To do: When you answer, restate the entries below without altering anything.

Input:
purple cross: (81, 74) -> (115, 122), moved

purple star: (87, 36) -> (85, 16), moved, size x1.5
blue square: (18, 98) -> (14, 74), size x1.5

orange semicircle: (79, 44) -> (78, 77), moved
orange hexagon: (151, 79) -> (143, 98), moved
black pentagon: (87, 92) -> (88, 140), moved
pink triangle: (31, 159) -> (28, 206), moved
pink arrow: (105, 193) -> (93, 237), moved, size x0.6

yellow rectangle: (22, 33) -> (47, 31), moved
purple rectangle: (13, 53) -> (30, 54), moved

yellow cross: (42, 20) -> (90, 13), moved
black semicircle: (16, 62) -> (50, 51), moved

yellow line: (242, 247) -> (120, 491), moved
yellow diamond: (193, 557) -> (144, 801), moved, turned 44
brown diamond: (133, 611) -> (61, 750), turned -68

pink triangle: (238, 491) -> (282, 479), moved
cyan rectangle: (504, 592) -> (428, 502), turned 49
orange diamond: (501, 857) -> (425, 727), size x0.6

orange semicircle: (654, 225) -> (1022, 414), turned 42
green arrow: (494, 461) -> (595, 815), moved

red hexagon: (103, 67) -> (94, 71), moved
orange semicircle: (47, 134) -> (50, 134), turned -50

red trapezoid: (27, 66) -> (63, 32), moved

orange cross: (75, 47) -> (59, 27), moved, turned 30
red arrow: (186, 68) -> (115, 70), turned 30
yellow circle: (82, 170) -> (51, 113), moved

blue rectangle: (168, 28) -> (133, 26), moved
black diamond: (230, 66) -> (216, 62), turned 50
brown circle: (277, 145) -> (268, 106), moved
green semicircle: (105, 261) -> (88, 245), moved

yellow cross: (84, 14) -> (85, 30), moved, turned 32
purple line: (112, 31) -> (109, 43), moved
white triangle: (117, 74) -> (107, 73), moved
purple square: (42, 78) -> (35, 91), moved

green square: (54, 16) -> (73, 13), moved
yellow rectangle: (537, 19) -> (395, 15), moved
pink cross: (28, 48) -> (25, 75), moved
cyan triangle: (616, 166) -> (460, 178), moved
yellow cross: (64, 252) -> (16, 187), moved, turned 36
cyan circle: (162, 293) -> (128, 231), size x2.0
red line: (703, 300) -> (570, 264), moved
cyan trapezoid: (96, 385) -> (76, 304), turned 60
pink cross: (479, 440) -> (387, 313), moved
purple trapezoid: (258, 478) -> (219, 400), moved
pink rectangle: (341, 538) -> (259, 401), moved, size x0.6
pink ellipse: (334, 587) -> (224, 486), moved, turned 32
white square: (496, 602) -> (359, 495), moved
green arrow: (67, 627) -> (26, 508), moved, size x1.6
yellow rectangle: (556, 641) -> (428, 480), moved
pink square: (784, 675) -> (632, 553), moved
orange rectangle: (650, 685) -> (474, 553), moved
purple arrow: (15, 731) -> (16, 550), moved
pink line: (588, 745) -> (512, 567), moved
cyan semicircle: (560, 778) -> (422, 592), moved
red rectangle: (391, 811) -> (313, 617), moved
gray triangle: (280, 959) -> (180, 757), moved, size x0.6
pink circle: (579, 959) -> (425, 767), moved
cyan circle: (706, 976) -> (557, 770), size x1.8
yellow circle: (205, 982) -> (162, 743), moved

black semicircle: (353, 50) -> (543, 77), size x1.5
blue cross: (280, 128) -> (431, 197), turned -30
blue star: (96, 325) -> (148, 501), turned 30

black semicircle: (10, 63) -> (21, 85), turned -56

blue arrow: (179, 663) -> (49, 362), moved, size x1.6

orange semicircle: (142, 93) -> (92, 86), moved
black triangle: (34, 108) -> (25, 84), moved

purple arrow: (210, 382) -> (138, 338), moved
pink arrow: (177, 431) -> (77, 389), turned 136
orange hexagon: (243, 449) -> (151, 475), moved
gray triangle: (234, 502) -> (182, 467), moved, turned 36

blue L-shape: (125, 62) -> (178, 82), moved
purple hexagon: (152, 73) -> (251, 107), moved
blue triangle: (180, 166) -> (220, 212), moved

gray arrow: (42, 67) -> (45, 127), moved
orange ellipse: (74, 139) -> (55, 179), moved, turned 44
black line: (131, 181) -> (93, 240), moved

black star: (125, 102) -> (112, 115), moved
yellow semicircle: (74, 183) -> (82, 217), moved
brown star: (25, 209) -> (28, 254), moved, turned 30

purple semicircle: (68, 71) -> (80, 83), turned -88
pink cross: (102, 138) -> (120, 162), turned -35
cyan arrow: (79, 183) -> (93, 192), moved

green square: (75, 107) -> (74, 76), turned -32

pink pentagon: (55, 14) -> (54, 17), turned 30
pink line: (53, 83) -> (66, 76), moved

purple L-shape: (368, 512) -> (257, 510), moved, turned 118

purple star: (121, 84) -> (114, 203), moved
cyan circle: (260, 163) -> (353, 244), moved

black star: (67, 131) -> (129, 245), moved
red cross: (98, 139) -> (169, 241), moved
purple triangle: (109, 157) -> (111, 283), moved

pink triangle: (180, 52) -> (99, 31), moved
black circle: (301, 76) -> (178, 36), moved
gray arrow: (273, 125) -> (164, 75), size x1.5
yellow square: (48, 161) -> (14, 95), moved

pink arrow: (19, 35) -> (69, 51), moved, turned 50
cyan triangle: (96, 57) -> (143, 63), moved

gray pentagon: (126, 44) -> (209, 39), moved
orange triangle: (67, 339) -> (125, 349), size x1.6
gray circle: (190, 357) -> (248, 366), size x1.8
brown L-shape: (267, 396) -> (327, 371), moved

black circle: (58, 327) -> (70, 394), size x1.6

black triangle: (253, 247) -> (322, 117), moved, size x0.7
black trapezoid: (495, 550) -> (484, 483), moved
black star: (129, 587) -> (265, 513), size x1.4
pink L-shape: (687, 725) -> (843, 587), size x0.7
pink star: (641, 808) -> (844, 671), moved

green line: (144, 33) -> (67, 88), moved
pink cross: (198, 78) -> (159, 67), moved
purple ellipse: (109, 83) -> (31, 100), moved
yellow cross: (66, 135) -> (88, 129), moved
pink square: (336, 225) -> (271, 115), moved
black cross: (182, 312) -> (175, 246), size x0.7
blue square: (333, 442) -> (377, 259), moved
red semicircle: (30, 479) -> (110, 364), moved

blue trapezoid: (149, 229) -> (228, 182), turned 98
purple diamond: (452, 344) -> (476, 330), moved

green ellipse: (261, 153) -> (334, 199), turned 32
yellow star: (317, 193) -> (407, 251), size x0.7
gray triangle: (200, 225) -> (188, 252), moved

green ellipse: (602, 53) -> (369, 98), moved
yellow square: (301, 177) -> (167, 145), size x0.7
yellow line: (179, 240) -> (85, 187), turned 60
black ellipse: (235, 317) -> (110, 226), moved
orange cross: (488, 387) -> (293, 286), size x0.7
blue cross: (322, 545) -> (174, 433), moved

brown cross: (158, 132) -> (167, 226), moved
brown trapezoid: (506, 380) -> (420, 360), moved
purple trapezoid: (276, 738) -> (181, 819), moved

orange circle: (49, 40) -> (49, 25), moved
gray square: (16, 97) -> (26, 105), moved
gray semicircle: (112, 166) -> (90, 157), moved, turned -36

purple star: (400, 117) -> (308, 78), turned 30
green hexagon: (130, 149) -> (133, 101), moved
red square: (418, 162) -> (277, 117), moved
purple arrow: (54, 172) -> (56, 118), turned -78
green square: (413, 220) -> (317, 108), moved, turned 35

Answer section:
purple cross: (81, 74) -> (115, 122), moved

purple star: (87, 36) -> (85, 16), moved, size x1.5
blue square: (18, 98) -> (14, 74), size x1.5

orange semicircle: (79, 44) -> (78, 77), moved
orange hexagon: (151, 79) -> (143, 98), moved
black pentagon: (87, 92) -> (88, 140), moved
pink triangle: (31, 159) -> (28, 206), moved
pink arrow: (105, 193) -> (93, 237), moved, size x0.6

yellow rectangle: (22, 33) -> (47, 31), moved
purple rectangle: (13, 53) -> (30, 54), moved

yellow cross: (42, 20) -> (90, 13), moved
black semicircle: (16, 62) -> (50, 51), moved

yellow line: (242, 247) -> (120, 491), moved
yellow diamond: (193, 557) -> (144, 801), moved, turned 44
brown diamond: (133, 611) -> (61, 750), turned -68

pink triangle: (238, 491) -> (282, 479), moved
cyan rectangle: (504, 592) -> (428, 502), turned 49
orange diamond: (501, 857) -> (425, 727), size x0.6

orange semicircle: (654, 225) -> (1022, 414), turned 42
green arrow: (494, 461) -> (595, 815), moved

red hexagon: (103, 67) -> (94, 71), moved
orange semicircle: (47, 134) -> (50, 134), turned -50

red trapezoid: (27, 66) -> (63, 32), moved

orange cross: (75, 47) -> (59, 27), moved, turned 30
red arrow: (186, 68) -> (115, 70), turned 30
yellow circle: (82, 170) -> (51, 113), moved

blue rectangle: (168, 28) -> (133, 26), moved
black diamond: (230, 66) -> (216, 62), turned 50
brown circle: (277, 145) -> (268, 106), moved
green semicircle: (105, 261) -> (88, 245), moved

yellow cross: (84, 14) -> (85, 30), moved, turned 32
purple line: (112, 31) -> (109, 43), moved
white triangle: (117, 74) -> (107, 73), moved
purple square: (42, 78) -> (35, 91), moved

green square: (54, 16) -> (73, 13), moved
yellow rectangle: (537, 19) -> (395, 15), moved
pink cross: (28, 48) -> (25, 75), moved
cyan triangle: (616, 166) -> (460, 178), moved
yellow cross: (64, 252) -> (16, 187), moved, turned 36
cyan circle: (162, 293) -> (128, 231), size x2.0
red line: (703, 300) -> (570, 264), moved
cyan trapezoid: (96, 385) -> (76, 304), turned 60
pink cross: (479, 440) -> (387, 313), moved
purple trapezoid: (258, 478) -> (219, 400), moved
pink rectangle: (341, 538) -> (259, 401), moved, size x0.6
pink ellipse: (334, 587) -> (224, 486), moved, turned 32
white square: (496, 602) -> (359, 495), moved
green arrow: (67, 627) -> (26, 508), moved, size x1.6
yellow rectangle: (556, 641) -> (428, 480), moved
pink square: (784, 675) -> (632, 553), moved
orange rectangle: (650, 685) -> (474, 553), moved
purple arrow: (15, 731) -> (16, 550), moved
pink line: (588, 745) -> (512, 567), moved
cyan semicircle: (560, 778) -> (422, 592), moved
red rectangle: (391, 811) -> (313, 617), moved
gray triangle: (280, 959) -> (180, 757), moved, size x0.6
pink circle: (579, 959) -> (425, 767), moved
cyan circle: (706, 976) -> (557, 770), size x1.8
yellow circle: (205, 982) -> (162, 743), moved

black semicircle: (353, 50) -> (543, 77), size x1.5
blue cross: (280, 128) -> (431, 197), turned -30
blue star: (96, 325) -> (148, 501), turned 30

black semicircle: (10, 63) -> (21, 85), turned -56

blue arrow: (179, 663) -> (49, 362), moved, size x1.6

orange semicircle: (142, 93) -> (92, 86), moved
black triangle: (34, 108) -> (25, 84), moved

purple arrow: (210, 382) -> (138, 338), moved
pink arrow: (177, 431) -> (77, 389), turned 136
orange hexagon: (243, 449) -> (151, 475), moved
gray triangle: (234, 502) -> (182, 467), moved, turned 36

blue L-shape: (125, 62) -> (178, 82), moved
purple hexagon: (152, 73) -> (251, 107), moved
blue triangle: (180, 166) -> (220, 212), moved

gray arrow: (42, 67) -> (45, 127), moved
orange ellipse: (74, 139) -> (55, 179), moved, turned 44
black line: (131, 181) -> (93, 240), moved

black star: (125, 102) -> (112, 115), moved
yellow semicircle: (74, 183) -> (82, 217), moved
brown star: (25, 209) -> (28, 254), moved, turned 30

purple semicircle: (68, 71) -> (80, 83), turned -88
pink cross: (102, 138) -> (120, 162), turned -35
cyan arrow: (79, 183) -> (93, 192), moved

green square: (75, 107) -> (74, 76), turned -32

pink pentagon: (55, 14) -> (54, 17), turned 30
pink line: (53, 83) -> (66, 76), moved

purple L-shape: (368, 512) -> (257, 510), moved, turned 118

purple star: (121, 84) -> (114, 203), moved
cyan circle: (260, 163) -> (353, 244), moved

black star: (67, 131) -> (129, 245), moved
red cross: (98, 139) -> (169, 241), moved
purple triangle: (109, 157) -> (111, 283), moved

pink triangle: (180, 52) -> (99, 31), moved
black circle: (301, 76) -> (178, 36), moved
gray arrow: (273, 125) -> (164, 75), size x1.5
yellow square: (48, 161) -> (14, 95), moved

pink arrow: (19, 35) -> (69, 51), moved, turned 50
cyan triangle: (96, 57) -> (143, 63), moved

gray pentagon: (126, 44) -> (209, 39), moved
orange triangle: (67, 339) -> (125, 349), size x1.6
gray circle: (190, 357) -> (248, 366), size x1.8
brown L-shape: (267, 396) -> (327, 371), moved

black circle: (58, 327) -> (70, 394), size x1.6

black triangle: (253, 247) -> (322, 117), moved, size x0.7
black trapezoid: (495, 550) -> (484, 483), moved
black star: (129, 587) -> (265, 513), size x1.4
pink L-shape: (687, 725) -> (843, 587), size x0.7
pink star: (641, 808) -> (844, 671), moved

green line: (144, 33) -> (67, 88), moved
pink cross: (198, 78) -> (159, 67), moved
purple ellipse: (109, 83) -> (31, 100), moved
yellow cross: (66, 135) -> (88, 129), moved
pink square: (336, 225) -> (271, 115), moved
black cross: (182, 312) -> (175, 246), size x0.7
blue square: (333, 442) -> (377, 259), moved
red semicircle: (30, 479) -> (110, 364), moved

blue trapezoid: (149, 229) -> (228, 182), turned 98
purple diamond: (452, 344) -> (476, 330), moved

green ellipse: (261, 153) -> (334, 199), turned 32
yellow star: (317, 193) -> (407, 251), size x0.7
gray triangle: (200, 225) -> (188, 252), moved

green ellipse: (602, 53) -> (369, 98), moved
yellow square: (301, 177) -> (167, 145), size x0.7
yellow line: (179, 240) -> (85, 187), turned 60
black ellipse: (235, 317) -> (110, 226), moved
orange cross: (488, 387) -> (293, 286), size x0.7
blue cross: (322, 545) -> (174, 433), moved

brown cross: (158, 132) -> (167, 226), moved
brown trapezoid: (506, 380) -> (420, 360), moved
purple trapezoid: (276, 738) -> (181, 819), moved

orange circle: (49, 40) -> (49, 25), moved
gray square: (16, 97) -> (26, 105), moved
gray semicircle: (112, 166) -> (90, 157), moved, turned -36

purple star: (400, 117) -> (308, 78), turned 30
green hexagon: (130, 149) -> (133, 101), moved
red square: (418, 162) -> (277, 117), moved
purple arrow: (54, 172) -> (56, 118), turned -78
green square: (413, 220) -> (317, 108), moved, turned 35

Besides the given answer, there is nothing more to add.